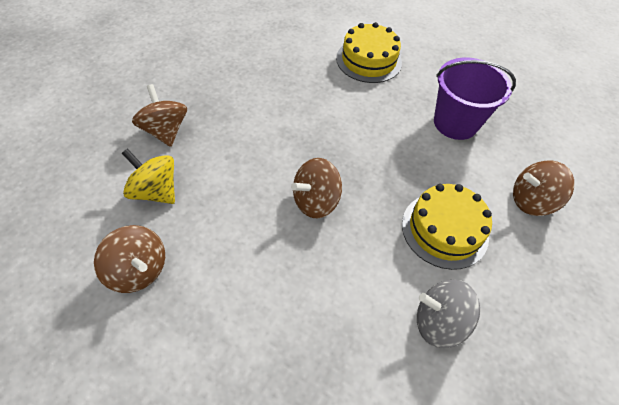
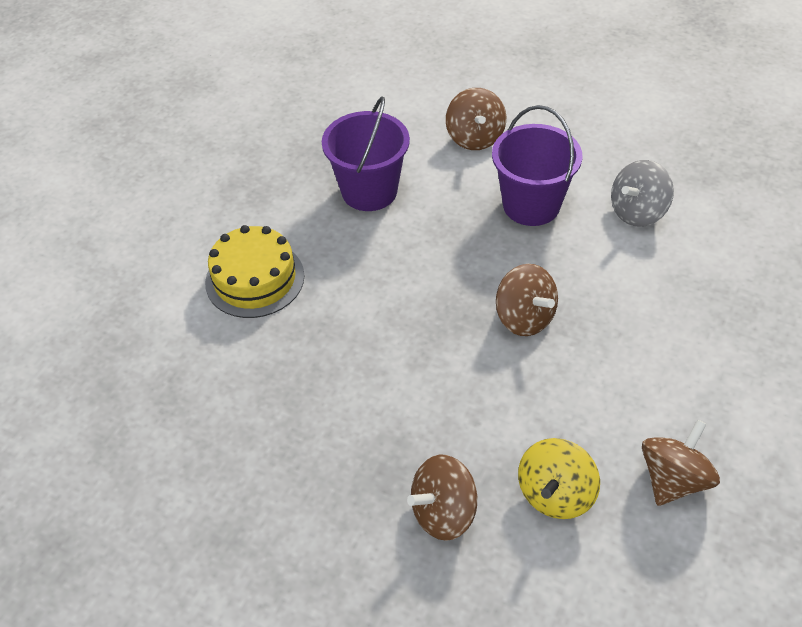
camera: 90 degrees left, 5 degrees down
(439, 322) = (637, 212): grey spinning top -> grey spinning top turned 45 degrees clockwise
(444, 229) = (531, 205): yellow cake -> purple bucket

+++

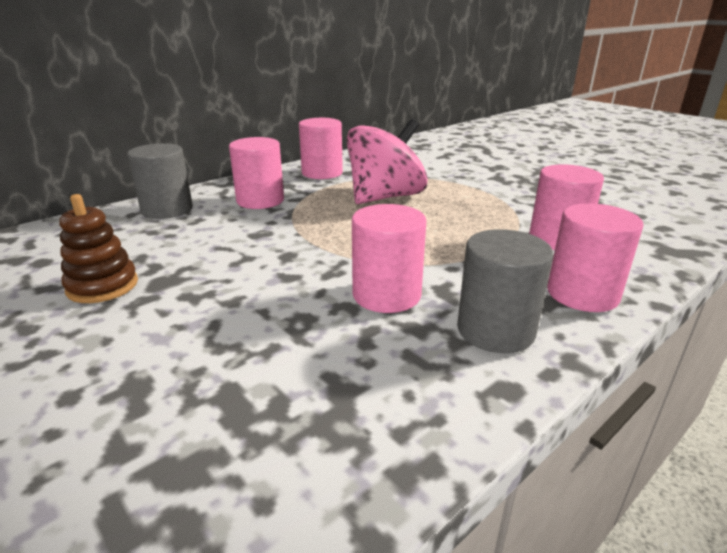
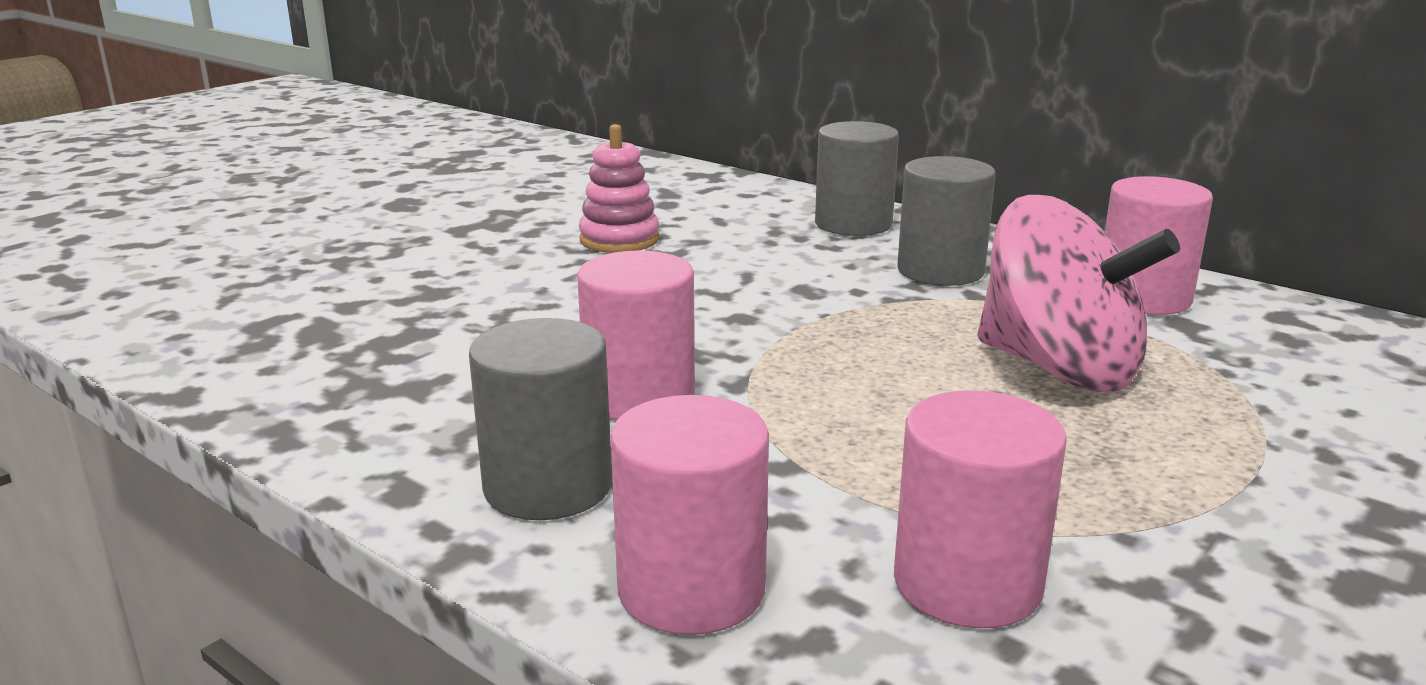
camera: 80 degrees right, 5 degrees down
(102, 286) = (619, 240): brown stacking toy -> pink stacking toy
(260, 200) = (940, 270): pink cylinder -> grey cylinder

+++

WHAT THIS TASK INVOLVES: Looking at the data above, write out exactly the lines that start at the one containing "(102, 286) = (619, 240): brown" and end at the one containing "(260, 200) = (940, 270): pink"; include both and nothing beyond.

OUTPUT FOR THIS EXERCISE:
(102, 286) = (619, 240): brown stacking toy -> pink stacking toy
(260, 200) = (940, 270): pink cylinder -> grey cylinder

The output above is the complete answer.